Segment Start: Source data

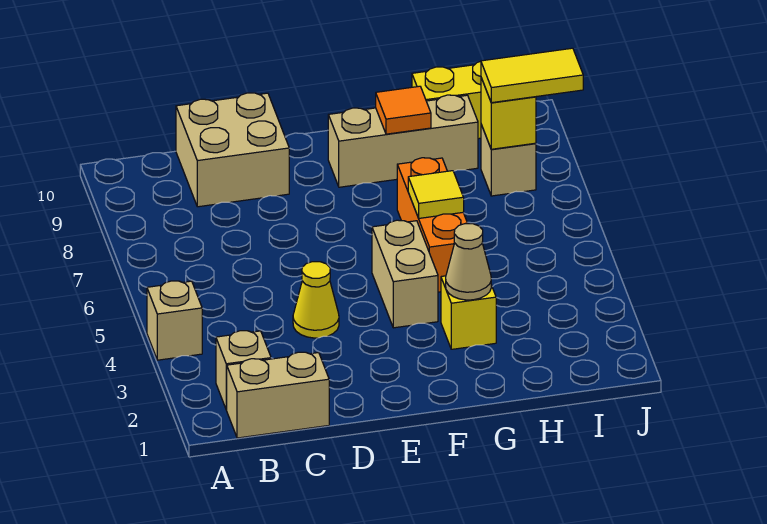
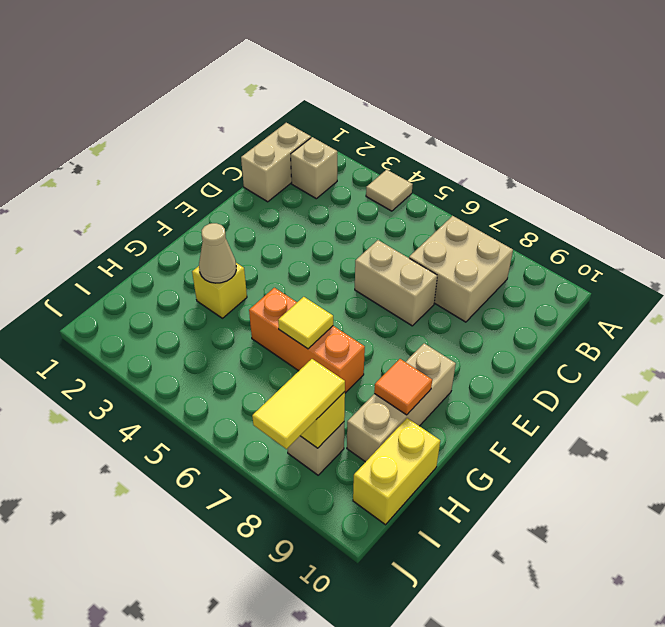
tan brick A4 level 1 -> tan tile A4 level 1
tan brick C9:D10 level 1 -> tan brick B7:C8 level 1
yellow cone D4 level 1 -> none
tan brick F4:F5 level 1 -> tan brick D6:D7 level 1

Segment End: Source data

**Exercise prompt**. Nothing but the lines from the one with "yellow cone D4 level 1 -> none" to the last line of the data should appear in the answer, each exactly as it stands.

**Task solution**.
yellow cone D4 level 1 -> none
tan brick F4:F5 level 1 -> tan brick D6:D7 level 1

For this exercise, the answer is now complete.